Data provided
○ ○ ○ ○ ○

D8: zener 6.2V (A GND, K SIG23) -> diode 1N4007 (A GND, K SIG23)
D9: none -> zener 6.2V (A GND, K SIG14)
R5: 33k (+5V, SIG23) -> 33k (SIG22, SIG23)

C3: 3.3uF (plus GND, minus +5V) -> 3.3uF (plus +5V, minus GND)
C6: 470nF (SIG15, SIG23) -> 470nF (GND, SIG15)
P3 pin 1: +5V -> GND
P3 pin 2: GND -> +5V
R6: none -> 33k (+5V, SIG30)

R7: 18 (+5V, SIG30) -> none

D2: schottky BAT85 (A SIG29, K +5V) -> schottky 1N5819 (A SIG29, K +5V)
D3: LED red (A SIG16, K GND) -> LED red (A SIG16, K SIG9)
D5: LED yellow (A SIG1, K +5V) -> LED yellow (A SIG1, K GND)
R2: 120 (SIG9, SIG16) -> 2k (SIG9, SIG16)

○ ○ ○ ○ ○

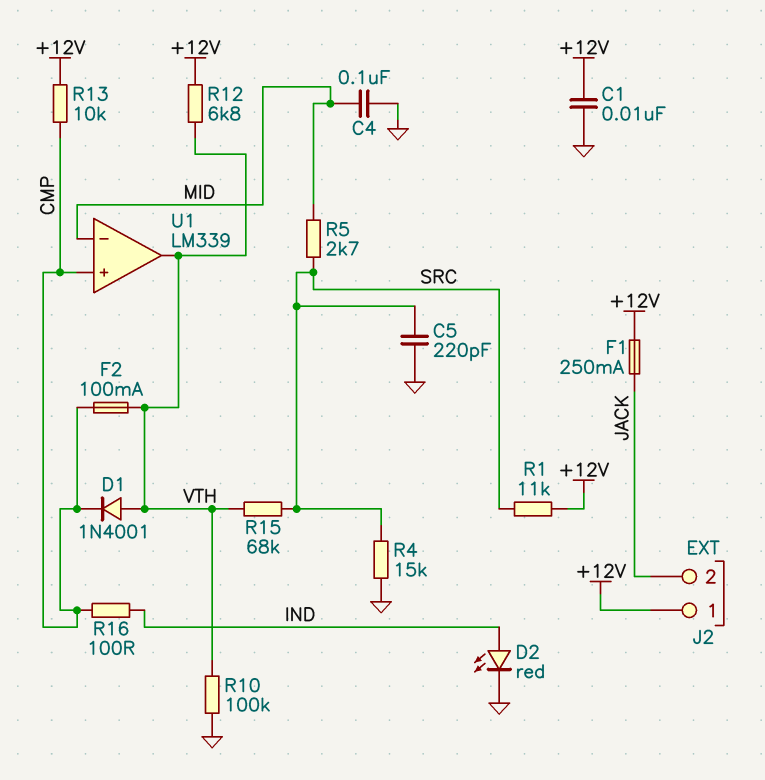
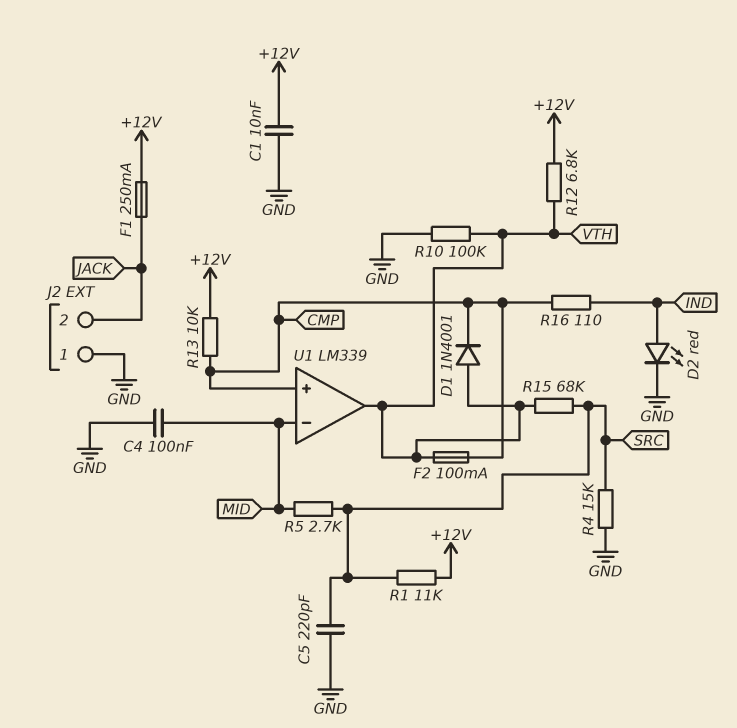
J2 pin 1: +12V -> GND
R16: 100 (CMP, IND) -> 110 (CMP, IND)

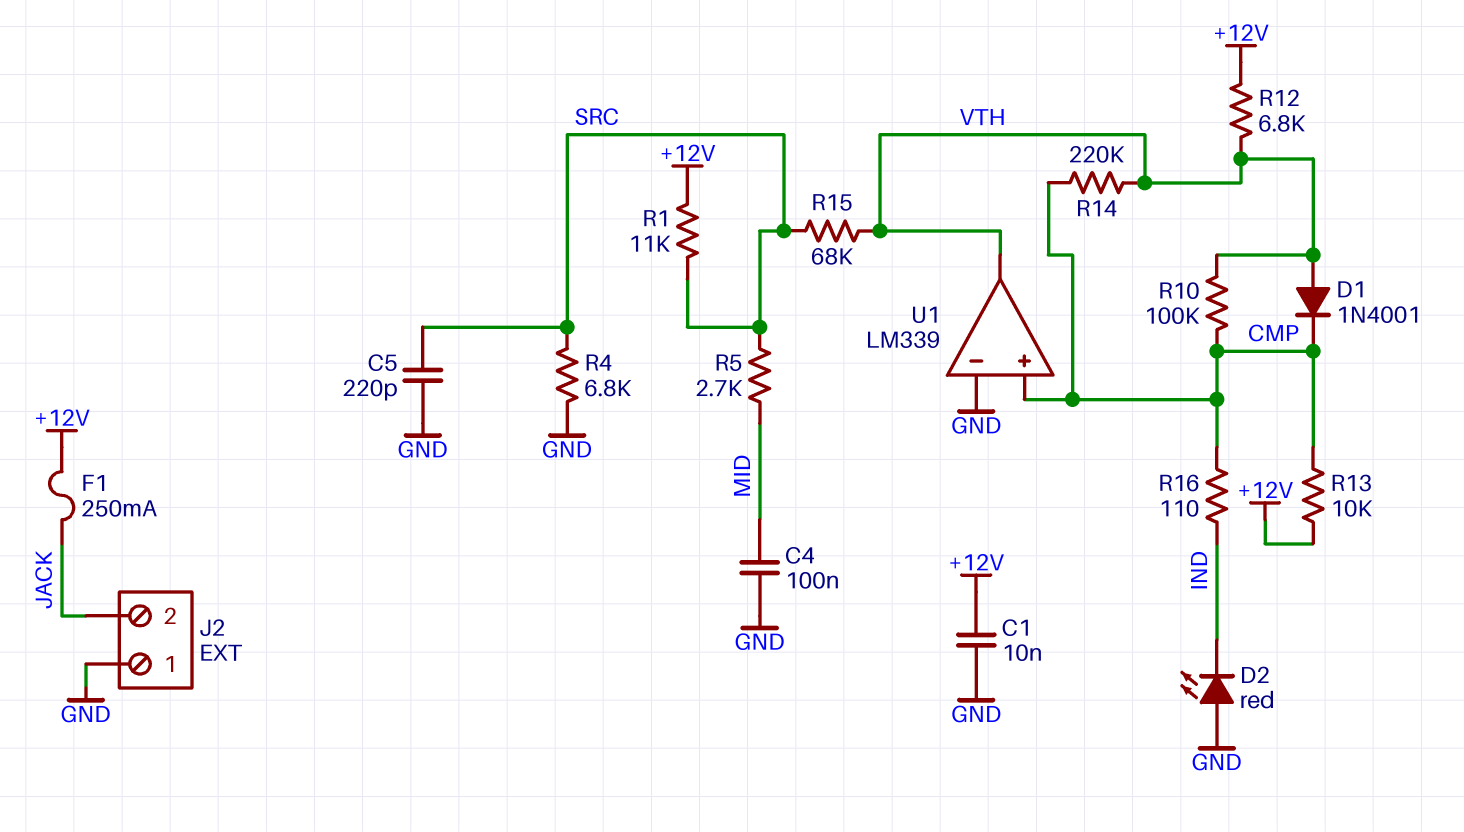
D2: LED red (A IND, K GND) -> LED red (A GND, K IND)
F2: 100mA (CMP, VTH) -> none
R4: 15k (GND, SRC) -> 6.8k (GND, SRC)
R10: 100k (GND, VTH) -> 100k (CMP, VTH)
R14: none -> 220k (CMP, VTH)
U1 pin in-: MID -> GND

○ ○ ○ ○ ○

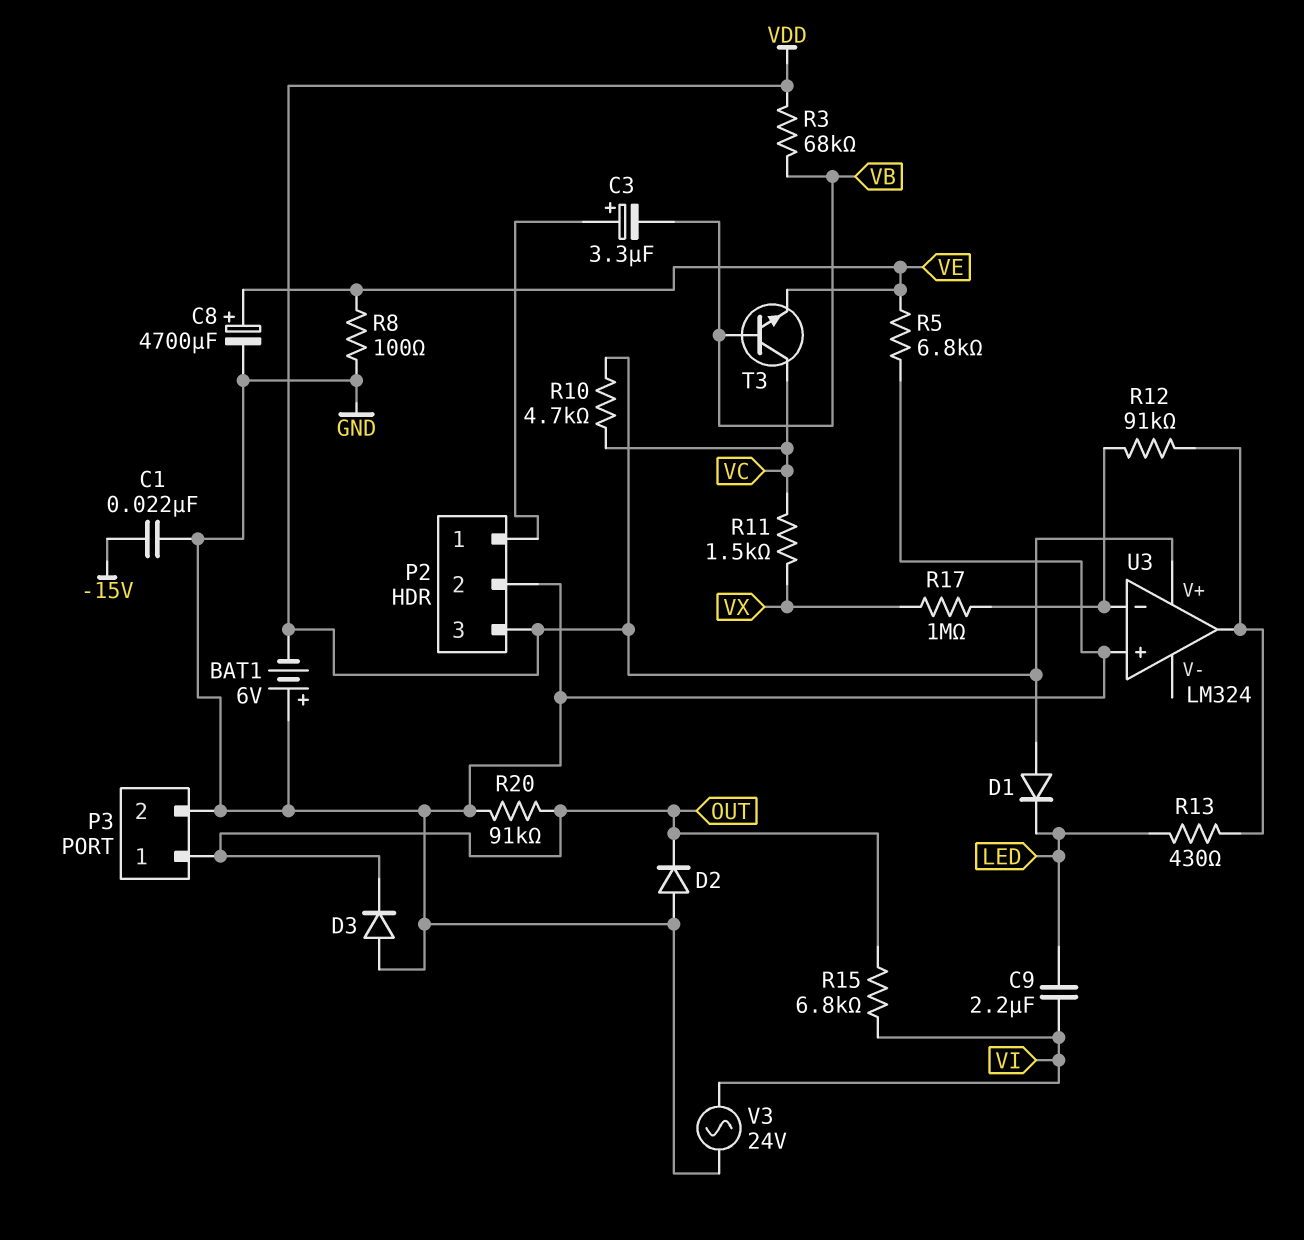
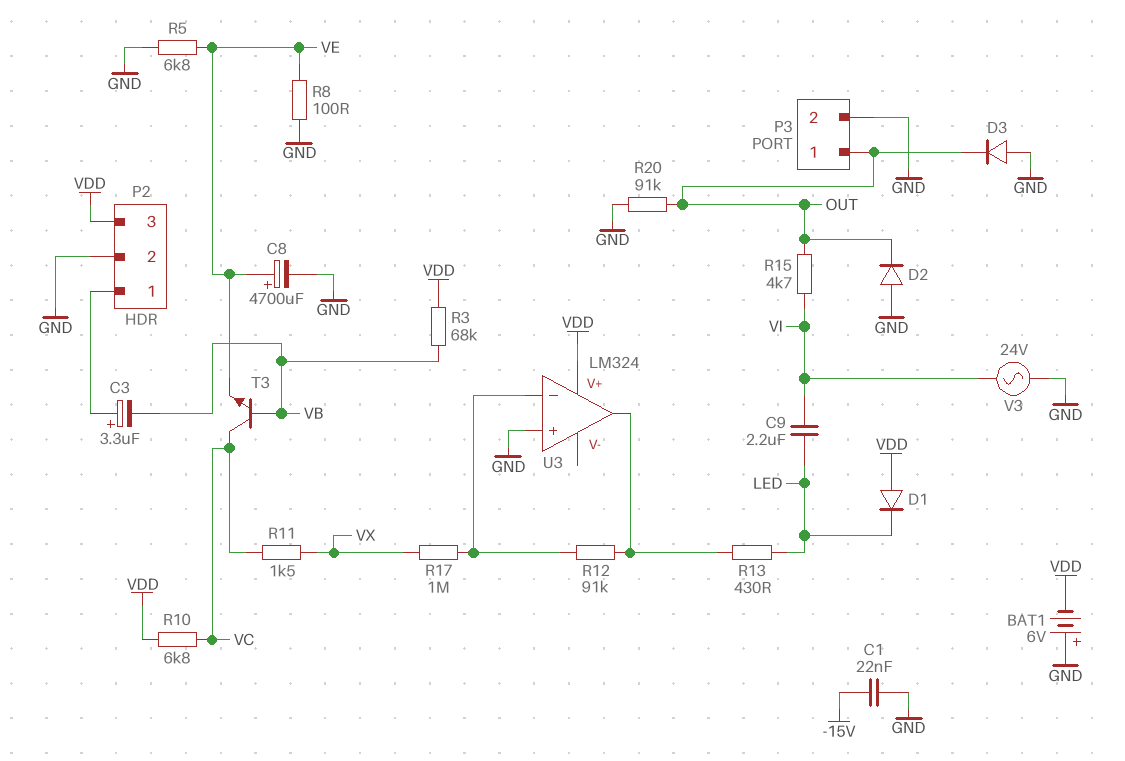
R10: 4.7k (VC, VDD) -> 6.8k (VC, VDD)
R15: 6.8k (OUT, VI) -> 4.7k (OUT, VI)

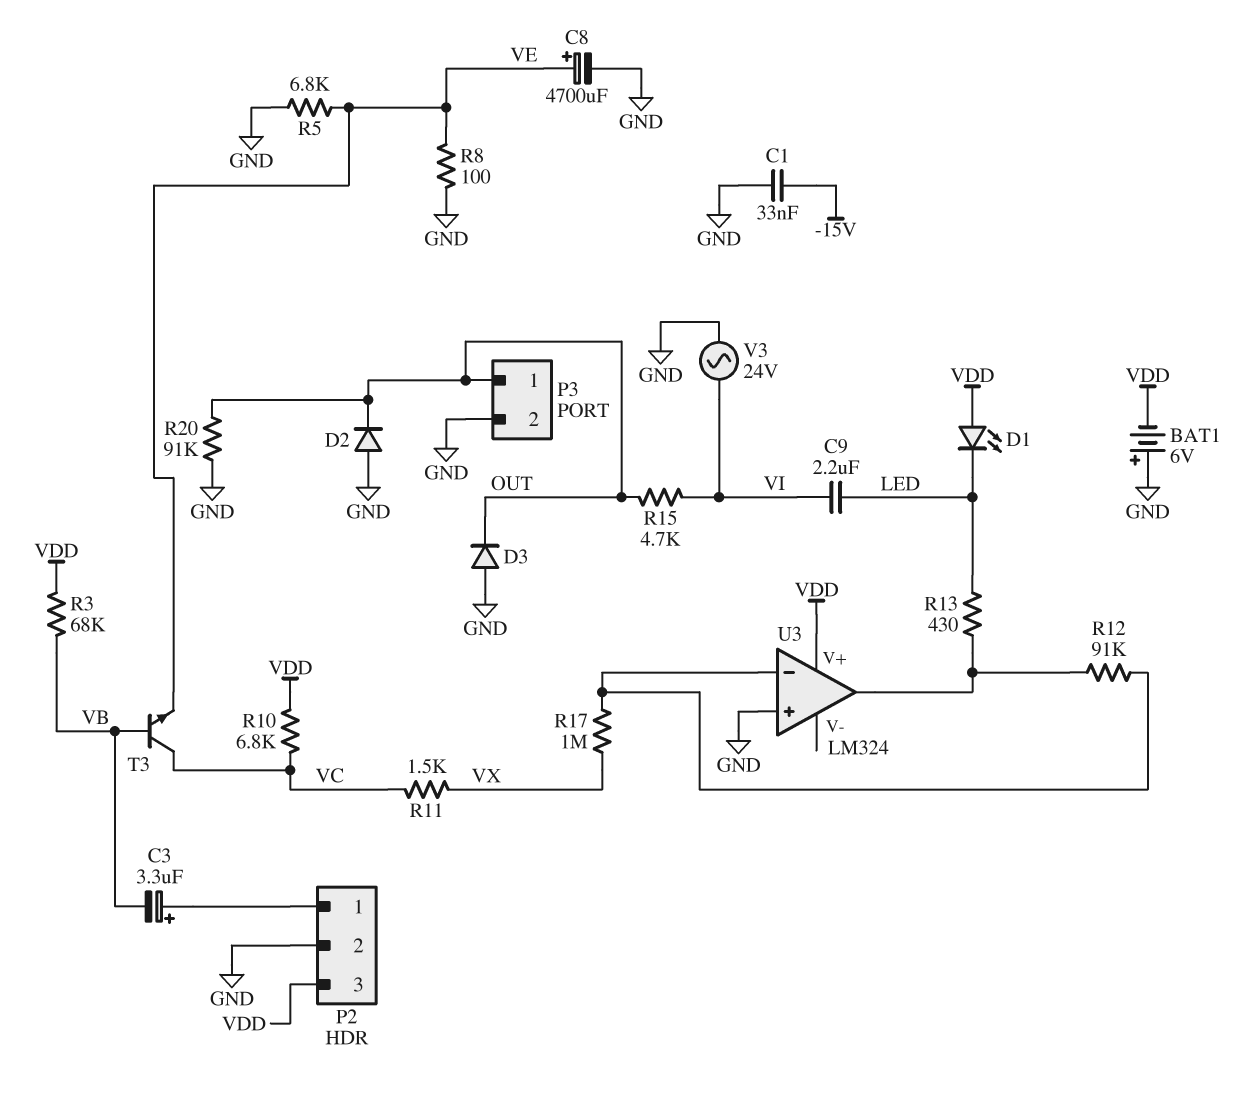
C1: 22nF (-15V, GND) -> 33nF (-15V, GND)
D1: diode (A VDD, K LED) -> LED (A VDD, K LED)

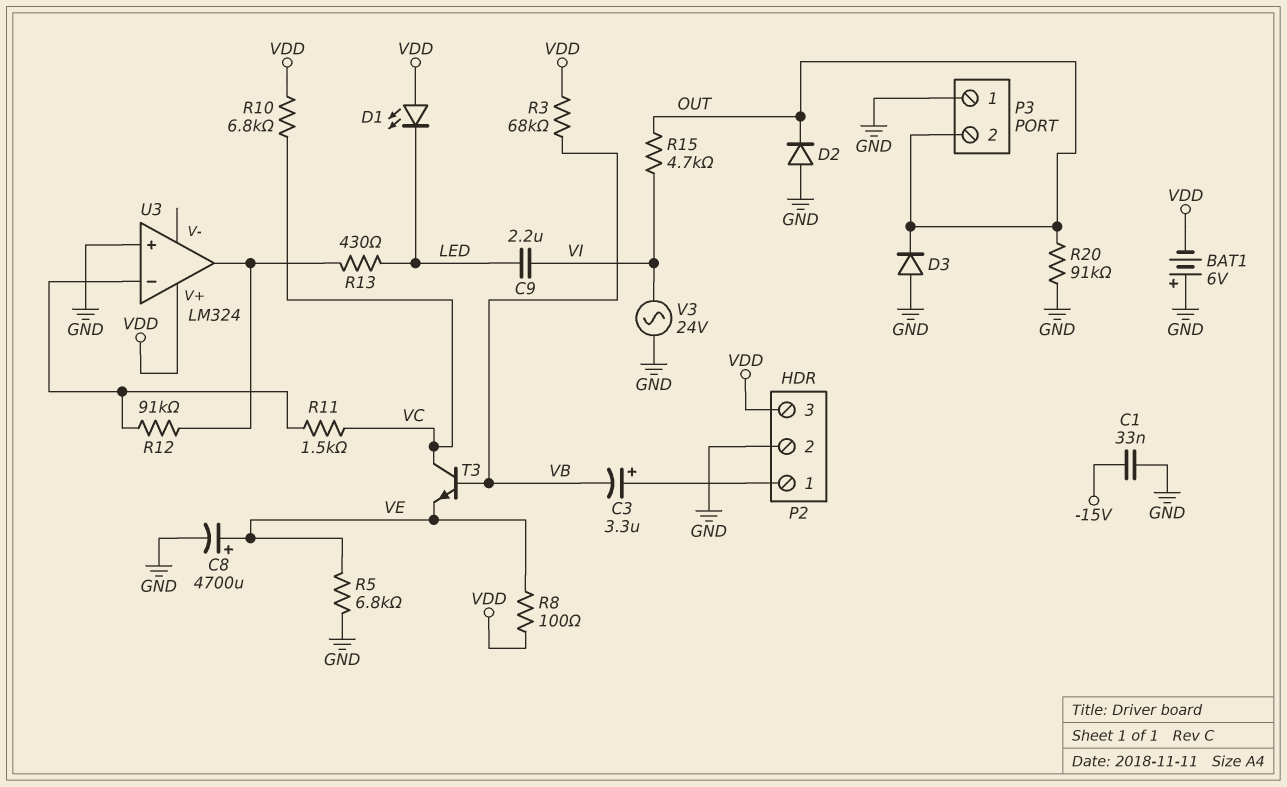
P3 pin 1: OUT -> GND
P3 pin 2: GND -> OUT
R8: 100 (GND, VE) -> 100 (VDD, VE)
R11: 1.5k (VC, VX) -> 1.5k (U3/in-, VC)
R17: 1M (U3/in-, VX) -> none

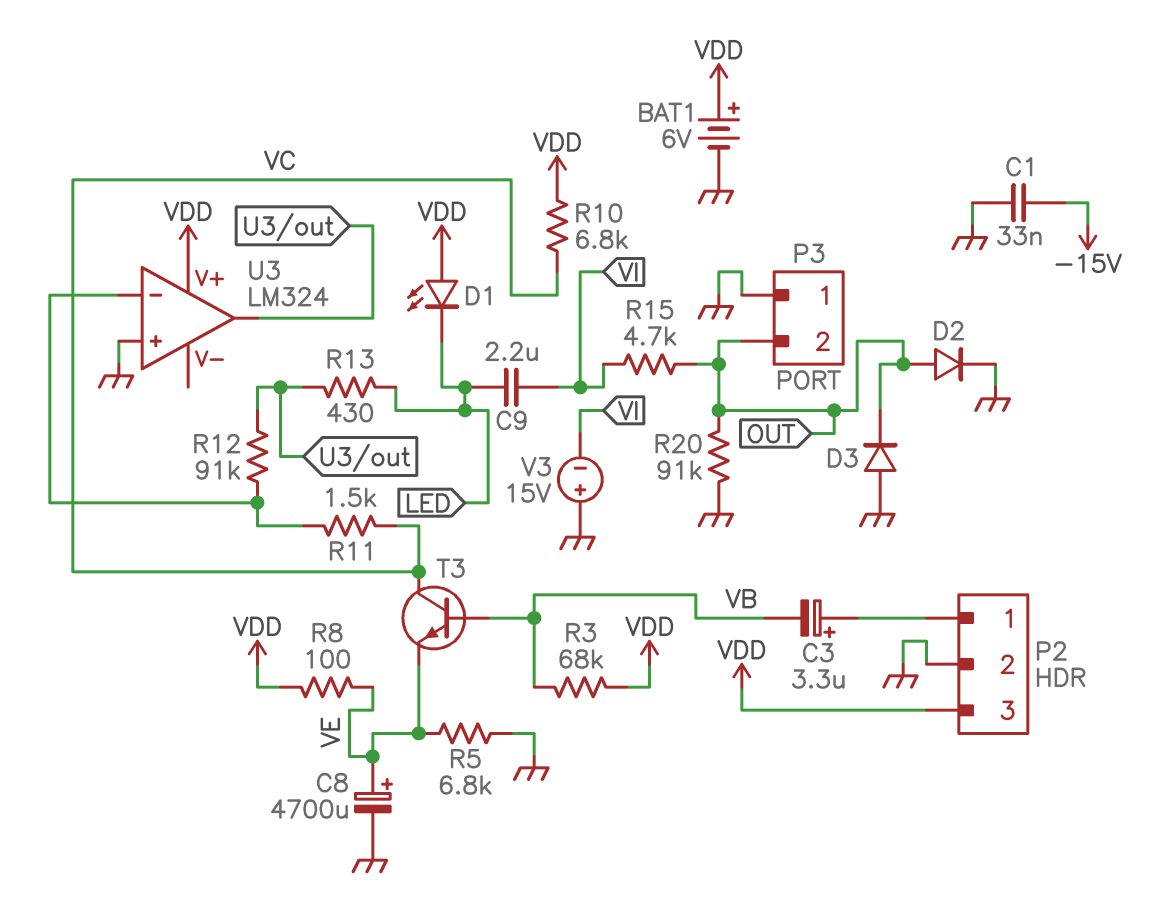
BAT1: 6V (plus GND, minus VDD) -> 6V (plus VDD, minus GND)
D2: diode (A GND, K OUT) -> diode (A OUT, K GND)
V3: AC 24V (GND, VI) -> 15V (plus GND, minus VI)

○ ○ ○ ○ ○

For the data above, set down exactly the lines from the line with "R10: 4.7k (VC, VDD) -> 6.8k (VC, VDD)" to the line with "V3: AC 24V (GND, VI)", both included, leaving pictures out.

Written solution
R10: 4.7k (VC, VDD) -> 6.8k (VC, VDD)
R15: 6.8k (OUT, VI) -> 4.7k (OUT, VI)

C1: 22nF (-15V, GND) -> 33nF (-15V, GND)
D1: diode (A VDD, K LED) -> LED (A VDD, K LED)

P3 pin 1: OUT -> GND
P3 pin 2: GND -> OUT
R8: 100 (GND, VE) -> 100 (VDD, VE)
R11: 1.5k (VC, VX) -> 1.5k (U3/in-, VC)
R17: 1M (U3/in-, VX) -> none

BAT1: 6V (plus GND, minus VDD) -> 6V (plus VDD, minus GND)
D2: diode (A GND, K OUT) -> diode (A OUT, K GND)
V3: AC 24V (GND, VI) -> 15V (plus GND, minus VI)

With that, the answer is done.